__Description of the task__: Return a copy of every line in the records that includes the word "stained".

__Supplied material__:
= = =
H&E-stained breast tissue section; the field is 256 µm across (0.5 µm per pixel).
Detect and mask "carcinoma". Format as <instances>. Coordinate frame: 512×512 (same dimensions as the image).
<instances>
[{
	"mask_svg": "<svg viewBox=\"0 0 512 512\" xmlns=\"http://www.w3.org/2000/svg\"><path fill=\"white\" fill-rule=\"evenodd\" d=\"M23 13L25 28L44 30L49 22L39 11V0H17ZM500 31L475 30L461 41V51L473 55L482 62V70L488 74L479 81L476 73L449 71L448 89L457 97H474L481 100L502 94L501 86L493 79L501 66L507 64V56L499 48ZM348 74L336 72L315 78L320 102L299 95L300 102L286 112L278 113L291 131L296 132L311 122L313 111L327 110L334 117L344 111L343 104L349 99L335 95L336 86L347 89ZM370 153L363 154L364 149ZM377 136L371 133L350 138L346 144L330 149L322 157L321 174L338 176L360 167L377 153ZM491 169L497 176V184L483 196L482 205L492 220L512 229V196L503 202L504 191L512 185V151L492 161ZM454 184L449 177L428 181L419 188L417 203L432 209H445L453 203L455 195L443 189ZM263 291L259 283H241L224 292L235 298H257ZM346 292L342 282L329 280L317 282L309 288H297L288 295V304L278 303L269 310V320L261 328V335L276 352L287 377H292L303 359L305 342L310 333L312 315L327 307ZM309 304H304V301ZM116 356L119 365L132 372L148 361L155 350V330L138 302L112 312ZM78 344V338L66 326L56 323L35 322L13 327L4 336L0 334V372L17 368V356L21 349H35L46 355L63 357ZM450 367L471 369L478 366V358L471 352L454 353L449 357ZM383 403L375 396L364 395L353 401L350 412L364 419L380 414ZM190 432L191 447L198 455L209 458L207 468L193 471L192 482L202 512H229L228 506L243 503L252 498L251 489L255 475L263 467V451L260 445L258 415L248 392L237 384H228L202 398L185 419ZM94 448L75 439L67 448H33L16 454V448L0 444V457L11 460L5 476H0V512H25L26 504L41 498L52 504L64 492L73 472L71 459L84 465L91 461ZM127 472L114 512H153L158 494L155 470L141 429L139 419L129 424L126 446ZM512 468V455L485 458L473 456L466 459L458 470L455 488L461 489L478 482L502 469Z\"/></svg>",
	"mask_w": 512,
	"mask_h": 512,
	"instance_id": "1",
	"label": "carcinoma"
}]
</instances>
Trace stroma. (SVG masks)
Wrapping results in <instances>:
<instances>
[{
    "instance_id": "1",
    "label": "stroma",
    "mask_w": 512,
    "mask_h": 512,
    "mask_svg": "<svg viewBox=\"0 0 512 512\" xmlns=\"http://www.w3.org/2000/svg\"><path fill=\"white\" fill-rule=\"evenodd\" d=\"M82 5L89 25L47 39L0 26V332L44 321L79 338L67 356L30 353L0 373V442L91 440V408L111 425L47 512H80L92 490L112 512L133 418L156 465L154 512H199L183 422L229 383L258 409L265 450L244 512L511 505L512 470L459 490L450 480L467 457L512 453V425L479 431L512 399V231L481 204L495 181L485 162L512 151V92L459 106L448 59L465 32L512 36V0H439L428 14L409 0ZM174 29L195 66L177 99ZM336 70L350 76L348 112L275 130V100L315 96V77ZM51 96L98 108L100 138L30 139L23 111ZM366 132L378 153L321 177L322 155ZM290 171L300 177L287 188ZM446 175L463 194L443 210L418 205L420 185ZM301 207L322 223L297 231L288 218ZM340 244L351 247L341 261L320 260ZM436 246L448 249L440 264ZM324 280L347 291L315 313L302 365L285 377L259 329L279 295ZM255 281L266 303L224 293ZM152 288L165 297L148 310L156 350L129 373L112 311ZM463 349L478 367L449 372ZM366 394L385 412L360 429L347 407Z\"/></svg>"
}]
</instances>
= = =
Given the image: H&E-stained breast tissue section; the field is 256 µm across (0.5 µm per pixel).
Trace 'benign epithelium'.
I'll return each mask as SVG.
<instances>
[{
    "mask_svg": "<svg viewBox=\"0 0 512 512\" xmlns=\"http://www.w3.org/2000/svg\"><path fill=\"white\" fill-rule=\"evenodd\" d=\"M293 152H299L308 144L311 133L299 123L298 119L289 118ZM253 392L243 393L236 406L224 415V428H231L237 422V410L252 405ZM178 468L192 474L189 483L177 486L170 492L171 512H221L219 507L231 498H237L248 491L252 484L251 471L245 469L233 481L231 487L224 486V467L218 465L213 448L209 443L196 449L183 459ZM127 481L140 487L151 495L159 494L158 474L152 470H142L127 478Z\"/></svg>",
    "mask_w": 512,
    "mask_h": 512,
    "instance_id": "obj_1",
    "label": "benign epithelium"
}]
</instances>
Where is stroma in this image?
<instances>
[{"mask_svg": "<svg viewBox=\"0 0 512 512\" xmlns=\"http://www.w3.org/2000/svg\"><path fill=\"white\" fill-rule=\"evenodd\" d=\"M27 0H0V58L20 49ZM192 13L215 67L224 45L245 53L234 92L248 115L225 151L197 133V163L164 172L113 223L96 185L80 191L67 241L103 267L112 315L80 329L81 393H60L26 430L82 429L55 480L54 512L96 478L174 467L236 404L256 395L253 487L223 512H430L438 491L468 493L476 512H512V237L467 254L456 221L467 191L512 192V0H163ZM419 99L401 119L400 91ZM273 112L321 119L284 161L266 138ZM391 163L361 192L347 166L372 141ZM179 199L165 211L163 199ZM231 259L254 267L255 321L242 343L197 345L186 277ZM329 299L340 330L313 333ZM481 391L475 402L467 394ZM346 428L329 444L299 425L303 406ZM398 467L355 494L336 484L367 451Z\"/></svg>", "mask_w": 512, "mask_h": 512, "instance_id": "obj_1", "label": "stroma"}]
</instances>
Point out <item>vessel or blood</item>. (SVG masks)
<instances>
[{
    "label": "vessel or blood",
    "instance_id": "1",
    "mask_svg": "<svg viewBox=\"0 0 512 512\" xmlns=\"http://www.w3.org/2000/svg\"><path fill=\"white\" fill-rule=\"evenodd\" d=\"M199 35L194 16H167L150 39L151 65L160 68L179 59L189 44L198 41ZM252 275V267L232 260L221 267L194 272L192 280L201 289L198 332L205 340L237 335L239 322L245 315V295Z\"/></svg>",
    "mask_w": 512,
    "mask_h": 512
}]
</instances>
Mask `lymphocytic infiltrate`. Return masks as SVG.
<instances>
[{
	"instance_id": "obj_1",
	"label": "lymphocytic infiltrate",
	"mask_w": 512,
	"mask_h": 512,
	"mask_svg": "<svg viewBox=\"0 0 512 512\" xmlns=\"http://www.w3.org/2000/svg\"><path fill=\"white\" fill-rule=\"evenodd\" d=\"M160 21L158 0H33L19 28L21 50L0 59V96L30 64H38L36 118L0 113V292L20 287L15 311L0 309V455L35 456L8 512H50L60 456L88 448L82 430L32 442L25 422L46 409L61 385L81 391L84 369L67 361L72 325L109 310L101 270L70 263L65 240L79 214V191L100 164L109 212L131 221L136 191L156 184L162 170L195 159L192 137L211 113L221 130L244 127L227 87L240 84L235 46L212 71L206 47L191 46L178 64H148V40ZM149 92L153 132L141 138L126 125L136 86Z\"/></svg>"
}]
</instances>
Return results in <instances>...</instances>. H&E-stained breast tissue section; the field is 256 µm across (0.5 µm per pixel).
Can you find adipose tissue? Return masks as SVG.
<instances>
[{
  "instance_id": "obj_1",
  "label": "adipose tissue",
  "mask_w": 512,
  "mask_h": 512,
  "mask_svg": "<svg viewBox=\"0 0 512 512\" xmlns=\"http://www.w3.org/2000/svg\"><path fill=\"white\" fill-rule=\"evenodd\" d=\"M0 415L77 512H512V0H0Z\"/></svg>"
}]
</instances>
= = =
__Output__:
H&E-stained breast tissue section; the field is 256 µm across (0.5 µm per pixel).
Given the image: H&E-stained breast tissue section; the field is 256 µm across (0.5 µm per pixel).
Return results in <instances>...</instances>. H&E-stained breast tissue section; the field is 256 µm across (0.5 µm per pixel).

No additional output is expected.